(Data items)
•••

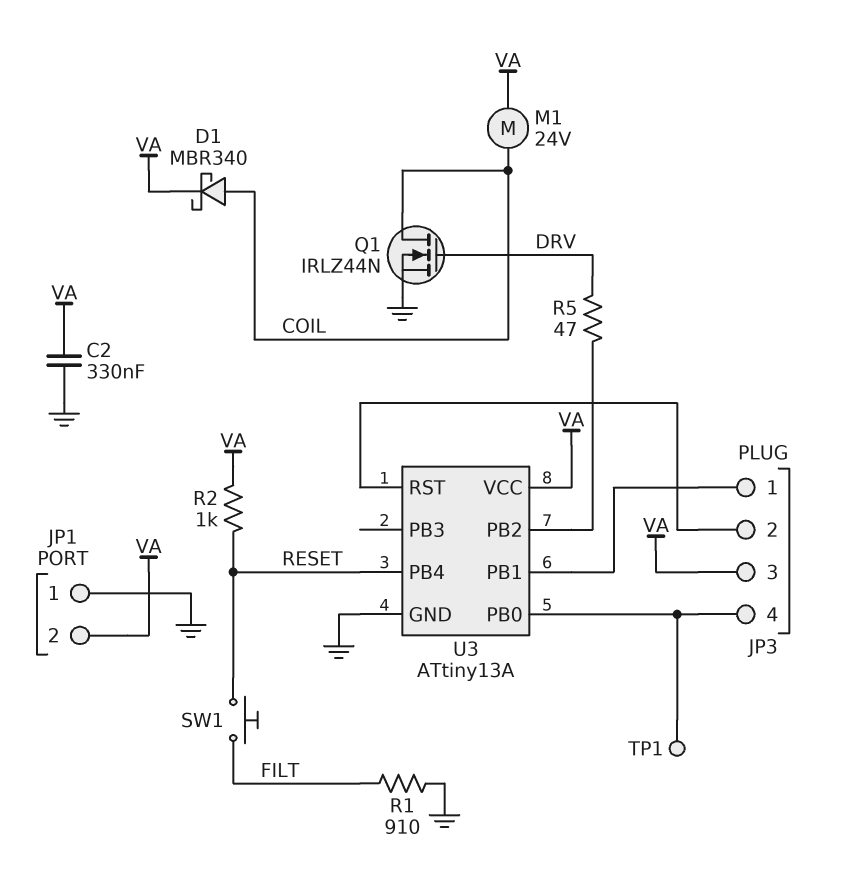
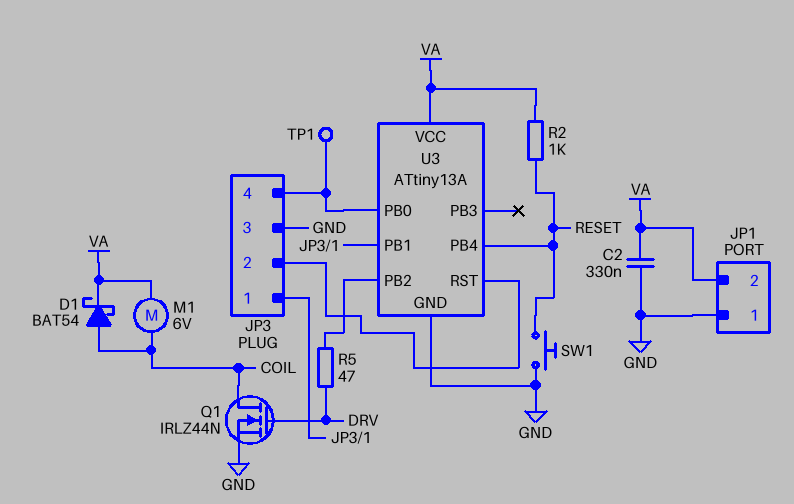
D1: schottky MBR340 (A COIL, K VA) -> schottky BAT54 (A COIL, K VA)
JP3 pin 3: VA -> GND
M1: motor 24V (COIL, VA) -> motor 6V (COIL, VA)
R1: 910 (FILT, GND) -> none
SW1: button (FILT, RESET) -> button (GND, RESET)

•••

» Assignment:
Write out every line, unchanged, from the one containing "R1: 910 (FILT, GND) -> none" through the closing line of the data.

» Problem solution:
R1: 910 (FILT, GND) -> none
SW1: button (FILT, RESET) -> button (GND, RESET)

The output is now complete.